** What you are asked to do **
In the records below, the line with "C12: 22nF (GND, J2/1) -> 22nF (GND, RAMP2)" opens the range and the line with "R9: none -> 820k (GND, PULSE)" closes it; print that range exactly and nothing else.

** Change detection data **
______
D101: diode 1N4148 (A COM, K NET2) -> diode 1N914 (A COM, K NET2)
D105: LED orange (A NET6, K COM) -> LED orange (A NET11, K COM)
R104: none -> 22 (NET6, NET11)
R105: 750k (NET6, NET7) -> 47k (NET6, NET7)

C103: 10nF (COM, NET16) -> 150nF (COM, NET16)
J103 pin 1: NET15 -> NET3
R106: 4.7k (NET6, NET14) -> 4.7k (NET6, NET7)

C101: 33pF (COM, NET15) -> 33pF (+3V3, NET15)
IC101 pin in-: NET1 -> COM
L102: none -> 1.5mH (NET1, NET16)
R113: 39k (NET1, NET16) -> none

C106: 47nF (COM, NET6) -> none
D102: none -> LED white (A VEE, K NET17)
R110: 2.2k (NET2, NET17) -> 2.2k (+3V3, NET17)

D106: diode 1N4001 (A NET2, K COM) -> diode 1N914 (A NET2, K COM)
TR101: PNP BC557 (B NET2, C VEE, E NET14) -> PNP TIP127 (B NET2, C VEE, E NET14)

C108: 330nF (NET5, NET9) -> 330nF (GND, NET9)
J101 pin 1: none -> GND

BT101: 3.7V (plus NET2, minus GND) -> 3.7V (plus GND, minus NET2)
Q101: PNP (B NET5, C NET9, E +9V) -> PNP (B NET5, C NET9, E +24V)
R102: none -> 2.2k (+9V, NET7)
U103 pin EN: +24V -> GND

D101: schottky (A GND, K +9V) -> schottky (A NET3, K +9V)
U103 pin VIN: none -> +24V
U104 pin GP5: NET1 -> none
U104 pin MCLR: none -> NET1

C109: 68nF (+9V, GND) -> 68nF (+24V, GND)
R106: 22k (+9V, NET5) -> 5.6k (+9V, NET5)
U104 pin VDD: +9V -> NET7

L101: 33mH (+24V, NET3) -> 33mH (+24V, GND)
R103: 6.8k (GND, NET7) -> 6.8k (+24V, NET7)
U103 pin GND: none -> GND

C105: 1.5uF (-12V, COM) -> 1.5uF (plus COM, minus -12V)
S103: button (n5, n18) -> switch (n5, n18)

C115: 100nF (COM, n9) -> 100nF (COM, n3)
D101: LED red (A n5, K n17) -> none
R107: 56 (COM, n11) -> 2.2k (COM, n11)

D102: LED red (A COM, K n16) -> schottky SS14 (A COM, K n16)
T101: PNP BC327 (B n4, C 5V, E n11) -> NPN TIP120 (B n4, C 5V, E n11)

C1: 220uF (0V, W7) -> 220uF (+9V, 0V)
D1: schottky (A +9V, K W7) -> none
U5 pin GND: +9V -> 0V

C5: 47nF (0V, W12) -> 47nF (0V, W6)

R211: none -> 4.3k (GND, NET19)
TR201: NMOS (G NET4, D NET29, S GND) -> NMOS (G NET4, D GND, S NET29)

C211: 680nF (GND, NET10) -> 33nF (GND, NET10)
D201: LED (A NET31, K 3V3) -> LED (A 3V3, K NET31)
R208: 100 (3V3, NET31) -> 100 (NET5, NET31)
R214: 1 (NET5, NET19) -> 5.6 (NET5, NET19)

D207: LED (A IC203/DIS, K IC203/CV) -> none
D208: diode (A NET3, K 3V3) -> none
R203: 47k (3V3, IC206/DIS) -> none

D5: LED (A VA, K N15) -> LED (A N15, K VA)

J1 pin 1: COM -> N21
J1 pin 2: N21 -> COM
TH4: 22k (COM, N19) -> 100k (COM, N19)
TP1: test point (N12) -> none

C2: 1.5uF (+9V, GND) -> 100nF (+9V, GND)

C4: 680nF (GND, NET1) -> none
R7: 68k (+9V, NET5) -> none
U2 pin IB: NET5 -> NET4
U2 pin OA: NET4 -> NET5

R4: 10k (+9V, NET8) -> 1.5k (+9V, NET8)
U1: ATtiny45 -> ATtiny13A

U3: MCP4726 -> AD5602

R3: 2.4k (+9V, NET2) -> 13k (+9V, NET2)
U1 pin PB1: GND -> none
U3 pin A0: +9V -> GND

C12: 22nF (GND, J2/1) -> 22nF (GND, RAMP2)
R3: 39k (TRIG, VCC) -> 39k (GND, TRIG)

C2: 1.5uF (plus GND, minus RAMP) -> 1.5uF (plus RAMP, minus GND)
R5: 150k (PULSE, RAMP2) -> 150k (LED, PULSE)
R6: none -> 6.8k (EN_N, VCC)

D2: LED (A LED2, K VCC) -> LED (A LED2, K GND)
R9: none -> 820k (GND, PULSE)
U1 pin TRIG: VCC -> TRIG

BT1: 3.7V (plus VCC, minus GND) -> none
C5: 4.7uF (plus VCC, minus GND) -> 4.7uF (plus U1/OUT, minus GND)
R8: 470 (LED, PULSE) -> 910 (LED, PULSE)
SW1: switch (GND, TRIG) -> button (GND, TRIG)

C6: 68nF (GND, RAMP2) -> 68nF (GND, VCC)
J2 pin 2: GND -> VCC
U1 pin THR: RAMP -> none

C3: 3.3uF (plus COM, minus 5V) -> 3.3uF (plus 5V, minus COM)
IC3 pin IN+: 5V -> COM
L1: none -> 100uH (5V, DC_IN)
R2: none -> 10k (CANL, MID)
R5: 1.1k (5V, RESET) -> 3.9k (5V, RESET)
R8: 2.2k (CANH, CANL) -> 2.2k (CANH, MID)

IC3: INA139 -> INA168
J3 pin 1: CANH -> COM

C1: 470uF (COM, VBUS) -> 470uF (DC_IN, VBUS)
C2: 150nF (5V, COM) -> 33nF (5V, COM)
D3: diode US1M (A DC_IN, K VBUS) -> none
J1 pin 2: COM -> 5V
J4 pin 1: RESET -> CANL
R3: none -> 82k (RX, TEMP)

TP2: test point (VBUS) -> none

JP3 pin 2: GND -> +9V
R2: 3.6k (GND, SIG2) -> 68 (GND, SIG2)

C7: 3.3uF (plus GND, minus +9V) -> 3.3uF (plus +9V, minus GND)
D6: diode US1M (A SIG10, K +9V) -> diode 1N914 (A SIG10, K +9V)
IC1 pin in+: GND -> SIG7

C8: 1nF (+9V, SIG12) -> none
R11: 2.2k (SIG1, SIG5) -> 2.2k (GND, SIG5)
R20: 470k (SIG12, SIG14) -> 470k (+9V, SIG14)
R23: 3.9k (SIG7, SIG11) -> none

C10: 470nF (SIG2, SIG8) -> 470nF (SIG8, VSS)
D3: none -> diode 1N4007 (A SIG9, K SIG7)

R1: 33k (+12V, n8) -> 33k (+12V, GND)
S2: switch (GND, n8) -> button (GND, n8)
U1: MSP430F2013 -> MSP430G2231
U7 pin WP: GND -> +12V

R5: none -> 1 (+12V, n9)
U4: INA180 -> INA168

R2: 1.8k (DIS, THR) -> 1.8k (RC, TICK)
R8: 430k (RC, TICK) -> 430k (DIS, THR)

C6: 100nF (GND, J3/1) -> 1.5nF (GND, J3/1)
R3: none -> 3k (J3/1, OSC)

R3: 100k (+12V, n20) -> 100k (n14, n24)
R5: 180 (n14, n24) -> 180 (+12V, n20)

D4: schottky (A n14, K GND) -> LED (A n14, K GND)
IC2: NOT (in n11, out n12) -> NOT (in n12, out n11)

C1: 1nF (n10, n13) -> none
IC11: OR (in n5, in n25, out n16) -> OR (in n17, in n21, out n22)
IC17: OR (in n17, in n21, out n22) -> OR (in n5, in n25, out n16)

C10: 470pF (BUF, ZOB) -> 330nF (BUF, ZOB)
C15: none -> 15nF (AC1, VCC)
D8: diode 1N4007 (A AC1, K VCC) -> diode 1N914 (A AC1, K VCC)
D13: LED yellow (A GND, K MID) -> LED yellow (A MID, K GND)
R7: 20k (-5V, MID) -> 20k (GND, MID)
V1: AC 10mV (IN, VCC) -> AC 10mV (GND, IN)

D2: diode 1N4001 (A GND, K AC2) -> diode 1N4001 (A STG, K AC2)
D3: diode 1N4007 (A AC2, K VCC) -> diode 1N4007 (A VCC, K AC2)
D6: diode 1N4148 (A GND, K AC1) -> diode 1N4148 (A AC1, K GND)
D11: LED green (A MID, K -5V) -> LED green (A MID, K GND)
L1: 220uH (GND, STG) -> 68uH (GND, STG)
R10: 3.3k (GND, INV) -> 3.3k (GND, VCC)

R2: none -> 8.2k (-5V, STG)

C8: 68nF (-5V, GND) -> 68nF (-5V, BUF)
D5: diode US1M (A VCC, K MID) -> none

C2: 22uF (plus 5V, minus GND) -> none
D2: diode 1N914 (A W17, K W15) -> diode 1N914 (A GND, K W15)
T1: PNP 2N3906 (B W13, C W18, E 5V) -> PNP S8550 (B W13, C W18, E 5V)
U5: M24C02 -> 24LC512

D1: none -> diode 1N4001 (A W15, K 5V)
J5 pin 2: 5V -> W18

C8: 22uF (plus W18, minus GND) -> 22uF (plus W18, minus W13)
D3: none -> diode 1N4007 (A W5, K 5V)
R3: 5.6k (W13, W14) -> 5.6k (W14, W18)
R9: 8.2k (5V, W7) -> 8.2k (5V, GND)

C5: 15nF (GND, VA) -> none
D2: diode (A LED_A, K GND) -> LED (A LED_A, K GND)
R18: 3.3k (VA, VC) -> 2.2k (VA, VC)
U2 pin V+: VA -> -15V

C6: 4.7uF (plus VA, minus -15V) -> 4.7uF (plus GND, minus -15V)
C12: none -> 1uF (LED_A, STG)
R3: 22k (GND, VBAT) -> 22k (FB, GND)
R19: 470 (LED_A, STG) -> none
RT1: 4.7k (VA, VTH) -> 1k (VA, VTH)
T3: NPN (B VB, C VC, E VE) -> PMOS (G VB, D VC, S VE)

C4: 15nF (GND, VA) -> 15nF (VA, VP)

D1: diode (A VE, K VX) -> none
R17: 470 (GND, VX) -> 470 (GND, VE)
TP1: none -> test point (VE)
______
** Result of this exercise **
C12: 22nF (GND, J2/1) -> 22nF (GND, RAMP2)
R3: 39k (TRIG, VCC) -> 39k (GND, TRIG)

C2: 1.5uF (plus GND, minus RAMP) -> 1.5uF (plus RAMP, minus GND)
R5: 150k (PULSE, RAMP2) -> 150k (LED, PULSE)
R6: none -> 6.8k (EN_N, VCC)

D2: LED (A LED2, K VCC) -> LED (A LED2, K GND)
R9: none -> 820k (GND, PULSE)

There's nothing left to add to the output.